TO-DO ITEM. Exact repetition is the task: copy every entry below.

THE DATA.
+--
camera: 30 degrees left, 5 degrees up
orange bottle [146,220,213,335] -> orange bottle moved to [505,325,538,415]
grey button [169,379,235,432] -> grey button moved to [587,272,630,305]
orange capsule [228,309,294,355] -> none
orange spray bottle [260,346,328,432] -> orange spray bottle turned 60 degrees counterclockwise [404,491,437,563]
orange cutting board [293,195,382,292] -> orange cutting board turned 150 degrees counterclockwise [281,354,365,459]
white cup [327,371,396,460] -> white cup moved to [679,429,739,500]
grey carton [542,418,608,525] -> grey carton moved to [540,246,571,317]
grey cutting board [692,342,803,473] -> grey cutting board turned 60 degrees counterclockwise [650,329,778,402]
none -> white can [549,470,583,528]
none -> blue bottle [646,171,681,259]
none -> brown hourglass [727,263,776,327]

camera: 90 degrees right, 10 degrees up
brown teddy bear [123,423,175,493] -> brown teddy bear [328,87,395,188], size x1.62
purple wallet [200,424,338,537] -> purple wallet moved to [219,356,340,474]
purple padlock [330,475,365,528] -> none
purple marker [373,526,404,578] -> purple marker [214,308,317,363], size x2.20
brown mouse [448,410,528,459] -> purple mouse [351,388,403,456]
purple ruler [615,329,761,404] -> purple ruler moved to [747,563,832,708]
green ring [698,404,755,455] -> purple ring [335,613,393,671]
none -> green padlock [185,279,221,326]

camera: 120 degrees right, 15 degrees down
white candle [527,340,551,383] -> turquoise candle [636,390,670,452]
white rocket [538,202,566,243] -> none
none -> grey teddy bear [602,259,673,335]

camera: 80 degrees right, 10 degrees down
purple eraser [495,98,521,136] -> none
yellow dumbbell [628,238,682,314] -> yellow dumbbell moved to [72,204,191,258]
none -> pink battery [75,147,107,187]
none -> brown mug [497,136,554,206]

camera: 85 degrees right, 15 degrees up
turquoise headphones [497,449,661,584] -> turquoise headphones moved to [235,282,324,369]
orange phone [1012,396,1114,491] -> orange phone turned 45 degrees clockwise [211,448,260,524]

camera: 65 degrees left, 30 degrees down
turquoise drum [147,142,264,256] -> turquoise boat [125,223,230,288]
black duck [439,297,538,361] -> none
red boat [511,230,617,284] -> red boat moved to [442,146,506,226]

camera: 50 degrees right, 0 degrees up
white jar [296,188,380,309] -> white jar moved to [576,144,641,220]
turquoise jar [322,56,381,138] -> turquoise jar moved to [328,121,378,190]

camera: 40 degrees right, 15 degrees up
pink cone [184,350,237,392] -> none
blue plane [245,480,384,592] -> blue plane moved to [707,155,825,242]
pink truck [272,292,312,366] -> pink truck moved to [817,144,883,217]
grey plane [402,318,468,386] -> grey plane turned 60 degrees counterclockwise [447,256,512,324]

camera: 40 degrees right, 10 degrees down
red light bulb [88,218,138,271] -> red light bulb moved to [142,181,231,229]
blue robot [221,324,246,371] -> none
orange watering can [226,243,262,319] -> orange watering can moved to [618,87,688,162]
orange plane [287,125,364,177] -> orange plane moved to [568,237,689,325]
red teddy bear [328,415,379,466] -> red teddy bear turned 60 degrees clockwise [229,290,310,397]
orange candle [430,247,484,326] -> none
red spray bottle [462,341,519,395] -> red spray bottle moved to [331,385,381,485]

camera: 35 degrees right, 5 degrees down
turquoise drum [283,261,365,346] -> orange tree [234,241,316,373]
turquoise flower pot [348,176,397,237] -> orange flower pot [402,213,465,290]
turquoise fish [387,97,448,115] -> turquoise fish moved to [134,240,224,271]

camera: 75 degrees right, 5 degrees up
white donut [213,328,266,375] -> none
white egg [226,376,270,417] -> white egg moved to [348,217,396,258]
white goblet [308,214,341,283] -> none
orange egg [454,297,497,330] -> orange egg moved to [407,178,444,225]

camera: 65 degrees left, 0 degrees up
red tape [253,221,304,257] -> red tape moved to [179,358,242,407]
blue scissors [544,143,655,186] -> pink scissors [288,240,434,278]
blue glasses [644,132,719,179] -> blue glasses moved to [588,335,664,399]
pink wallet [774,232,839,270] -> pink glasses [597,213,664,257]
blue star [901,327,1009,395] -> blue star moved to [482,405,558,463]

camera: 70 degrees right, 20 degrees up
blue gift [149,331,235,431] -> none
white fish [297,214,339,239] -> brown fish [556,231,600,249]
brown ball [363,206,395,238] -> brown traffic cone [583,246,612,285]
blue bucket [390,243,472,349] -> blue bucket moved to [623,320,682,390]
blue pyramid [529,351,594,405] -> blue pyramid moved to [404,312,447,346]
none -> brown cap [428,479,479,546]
+--
FINISHED EXERCISE.
camera: 30 degrees left, 5 degrees up
orange bottle [146,220,213,335] -> orange bottle moved to [505,325,538,415]
grey button [169,379,235,432] -> grey button moved to [587,272,630,305]
orange capsule [228,309,294,355] -> none
orange spray bottle [260,346,328,432] -> orange spray bottle turned 60 degrees counterclockwise [404,491,437,563]
orange cutting board [293,195,382,292] -> orange cutting board turned 150 degrees counterclockwise [281,354,365,459]
white cup [327,371,396,460] -> white cup moved to [679,429,739,500]
grey carton [542,418,608,525] -> grey carton moved to [540,246,571,317]
grey cutting board [692,342,803,473] -> grey cutting board turned 60 degrees counterclockwise [650,329,778,402]
none -> white can [549,470,583,528]
none -> blue bottle [646,171,681,259]
none -> brown hourglass [727,263,776,327]

camera: 90 degrees right, 10 degrees up
brown teddy bear [123,423,175,493] -> brown teddy bear [328,87,395,188], size x1.62
purple wallet [200,424,338,537] -> purple wallet moved to [219,356,340,474]
purple padlock [330,475,365,528] -> none
purple marker [373,526,404,578] -> purple marker [214,308,317,363], size x2.20
brown mouse [448,410,528,459] -> purple mouse [351,388,403,456]
purple ruler [615,329,761,404] -> purple ruler moved to [747,563,832,708]
green ring [698,404,755,455] -> purple ring [335,613,393,671]
none -> green padlock [185,279,221,326]

camera: 120 degrees right, 15 degrees down
white candle [527,340,551,383] -> turquoise candle [636,390,670,452]
white rocket [538,202,566,243] -> none
none -> grey teddy bear [602,259,673,335]

camera: 80 degrees right, 10 degrees down
purple eraser [495,98,521,136] -> none
yellow dumbbell [628,238,682,314] -> yellow dumbbell moved to [72,204,191,258]
none -> pink battery [75,147,107,187]
none -> brown mug [497,136,554,206]

camera: 85 degrees right, 15 degrees up
turquoise headphones [497,449,661,584] -> turquoise headphones moved to [235,282,324,369]
orange phone [1012,396,1114,491] -> orange phone turned 45 degrees clockwise [211,448,260,524]

camera: 65 degrees left, 30 degrees down
turquoise drum [147,142,264,256] -> turquoise boat [125,223,230,288]
black duck [439,297,538,361] -> none
red boat [511,230,617,284] -> red boat moved to [442,146,506,226]

camera: 50 degrees right, 0 degrees up
white jar [296,188,380,309] -> white jar moved to [576,144,641,220]
turquoise jar [322,56,381,138] -> turquoise jar moved to [328,121,378,190]

camera: 40 degrees right, 15 degrees up
pink cone [184,350,237,392] -> none
blue plane [245,480,384,592] -> blue plane moved to [707,155,825,242]
pink truck [272,292,312,366] -> pink truck moved to [817,144,883,217]
grey plane [402,318,468,386] -> grey plane turned 60 degrees counterclockwise [447,256,512,324]

camera: 40 degrees right, 10 degrees down
red light bulb [88,218,138,271] -> red light bulb moved to [142,181,231,229]
blue robot [221,324,246,371] -> none
orange watering can [226,243,262,319] -> orange watering can moved to [618,87,688,162]
orange plane [287,125,364,177] -> orange plane moved to [568,237,689,325]
red teddy bear [328,415,379,466] -> red teddy bear turned 60 degrees clockwise [229,290,310,397]
orange candle [430,247,484,326] -> none
red spray bottle [462,341,519,395] -> red spray bottle moved to [331,385,381,485]

camera: 35 degrees right, 5 degrees down
turquoise drum [283,261,365,346] -> orange tree [234,241,316,373]
turquoise flower pot [348,176,397,237] -> orange flower pot [402,213,465,290]
turquoise fish [387,97,448,115] -> turquoise fish moved to [134,240,224,271]

camera: 75 degrees right, 5 degrees up
white donut [213,328,266,375] -> none
white egg [226,376,270,417] -> white egg moved to [348,217,396,258]
white goblet [308,214,341,283] -> none
orange egg [454,297,497,330] -> orange egg moved to [407,178,444,225]

camera: 65 degrees left, 0 degrees up
red tape [253,221,304,257] -> red tape moved to [179,358,242,407]
blue scissors [544,143,655,186] -> pink scissors [288,240,434,278]
blue glasses [644,132,719,179] -> blue glasses moved to [588,335,664,399]
pink wallet [774,232,839,270] -> pink glasses [597,213,664,257]
blue star [901,327,1009,395] -> blue star moved to [482,405,558,463]

camera: 70 degrees right, 20 degrees up
blue gift [149,331,235,431] -> none
white fish [297,214,339,239] -> brown fish [556,231,600,249]
brown ball [363,206,395,238] -> brown traffic cone [583,246,612,285]
blue bucket [390,243,472,349] -> blue bucket moved to [623,320,682,390]
blue pyramid [529,351,594,405] -> blue pyramid moved to [404,312,447,346]
none -> brown cap [428,479,479,546]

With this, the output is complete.